[Your instructions]
Which lines of the data contain the string "fish"? Copy every one.

[Data excerpts]
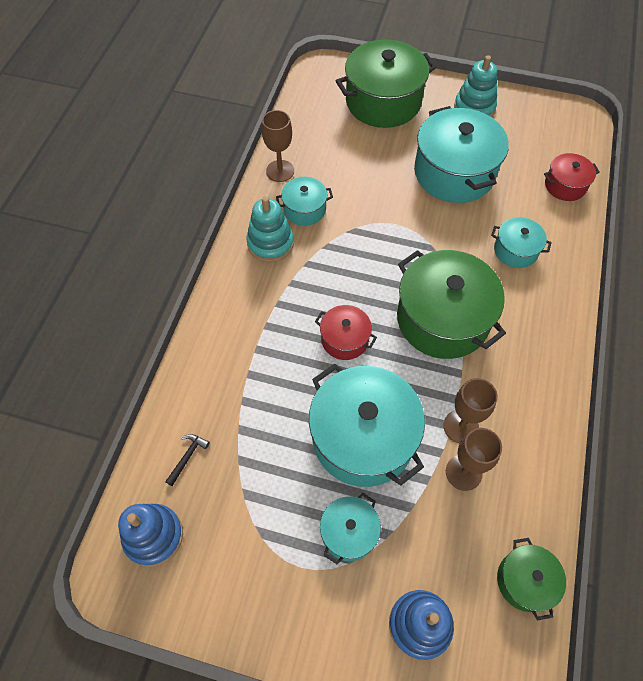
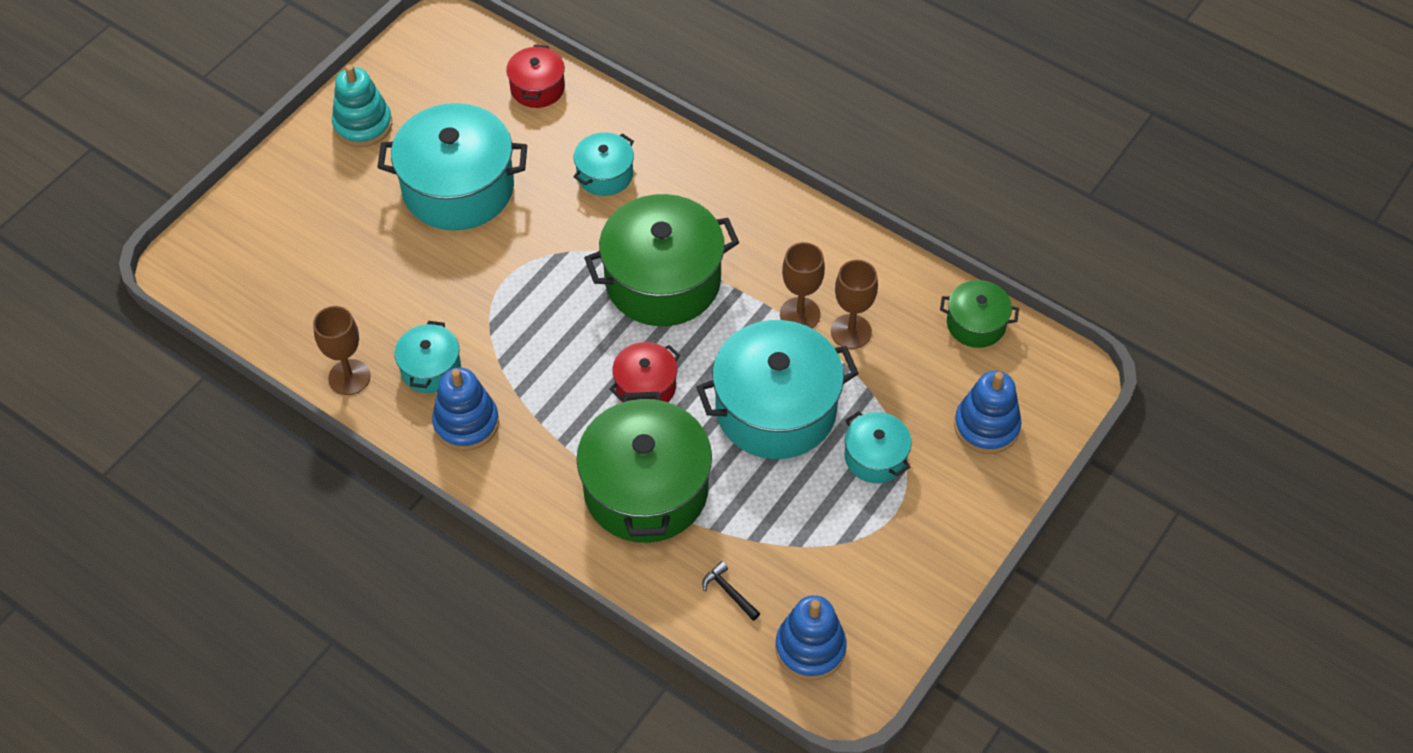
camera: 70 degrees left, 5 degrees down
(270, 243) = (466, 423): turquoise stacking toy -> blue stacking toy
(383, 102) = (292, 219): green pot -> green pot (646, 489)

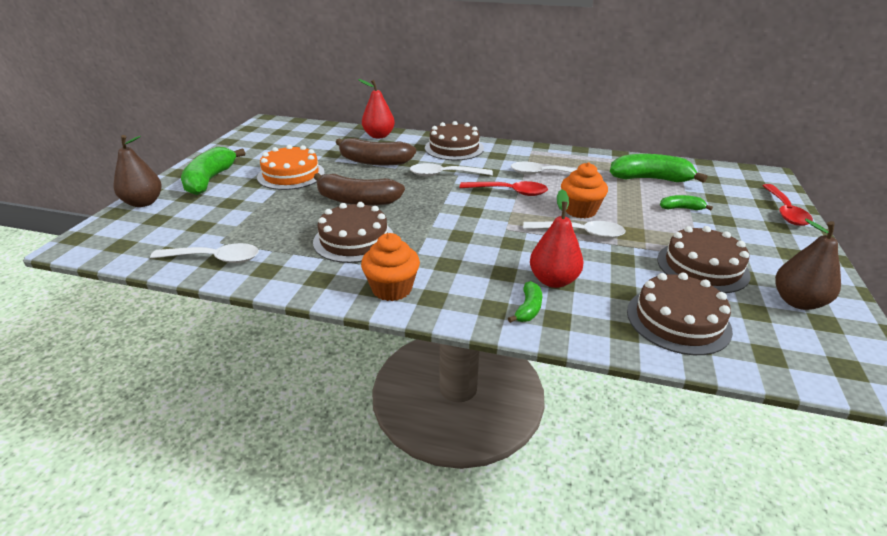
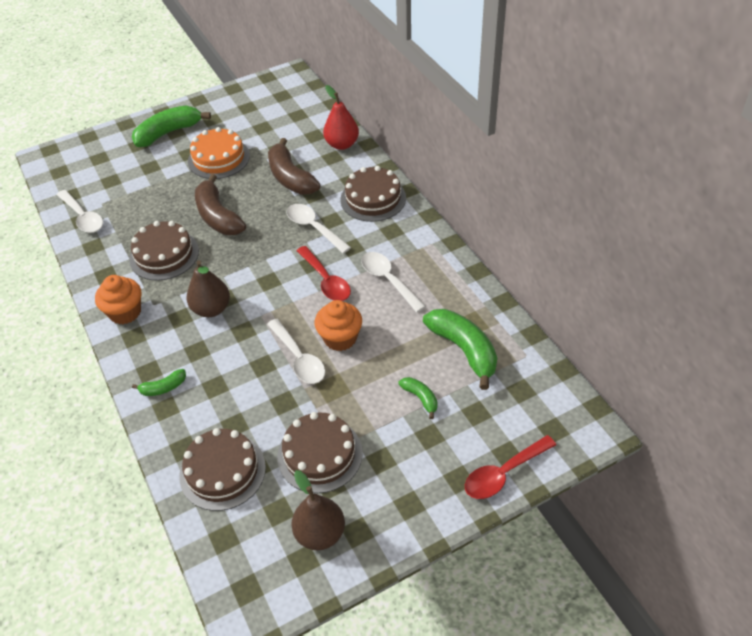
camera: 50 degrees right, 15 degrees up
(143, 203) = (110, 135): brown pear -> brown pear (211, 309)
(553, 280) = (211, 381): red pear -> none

* * *

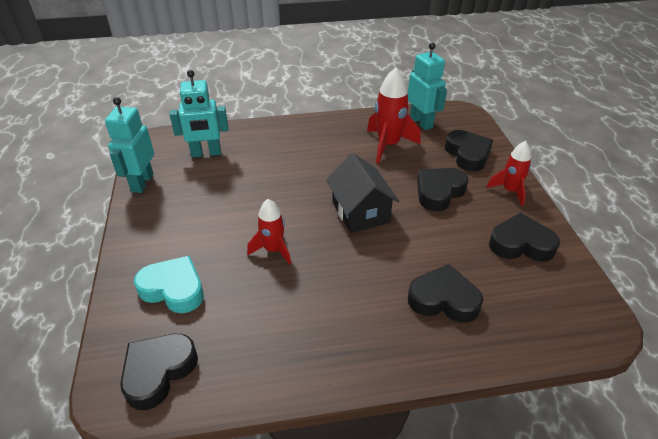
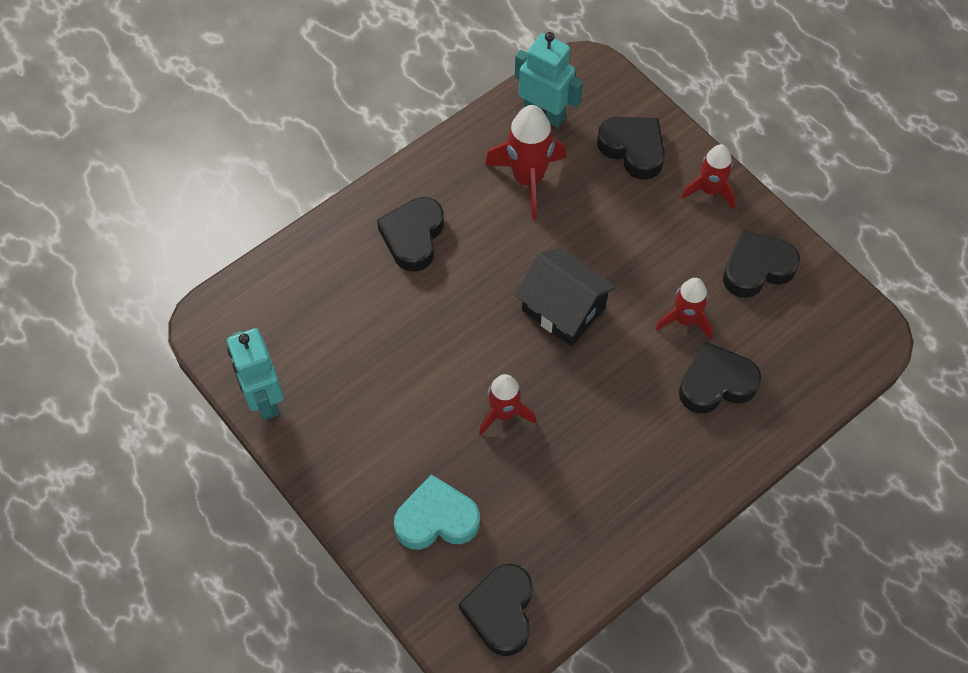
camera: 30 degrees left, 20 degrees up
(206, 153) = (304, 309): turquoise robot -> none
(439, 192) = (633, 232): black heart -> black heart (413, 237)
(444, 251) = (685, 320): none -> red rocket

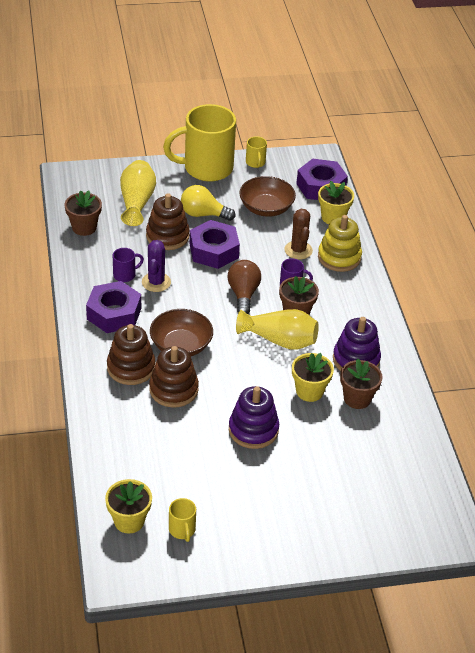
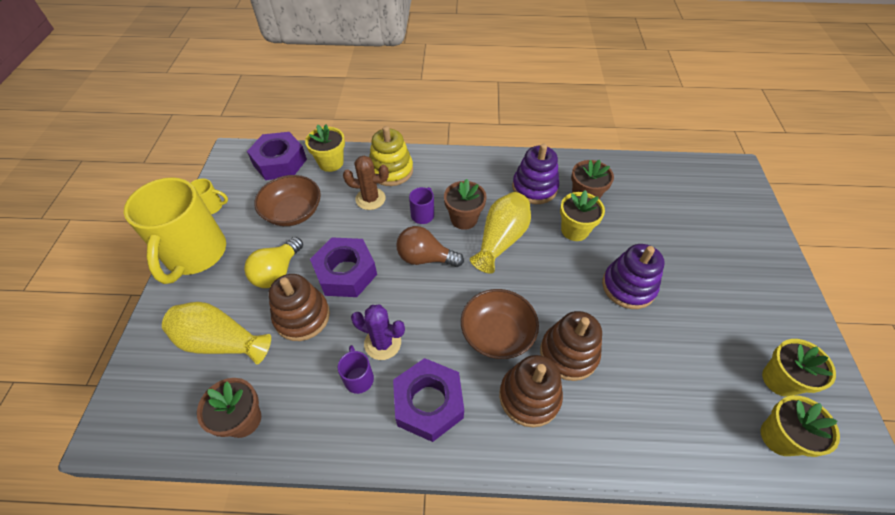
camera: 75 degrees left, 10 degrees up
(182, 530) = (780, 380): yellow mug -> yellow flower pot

--

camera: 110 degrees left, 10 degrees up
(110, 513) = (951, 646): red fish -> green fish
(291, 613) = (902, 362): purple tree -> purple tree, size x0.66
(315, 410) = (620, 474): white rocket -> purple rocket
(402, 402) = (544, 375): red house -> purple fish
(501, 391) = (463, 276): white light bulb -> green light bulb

[Output below]
(110, 513) = (951, 646): red fish -> green fish
(402, 402) = (544, 375): red house -> purple fish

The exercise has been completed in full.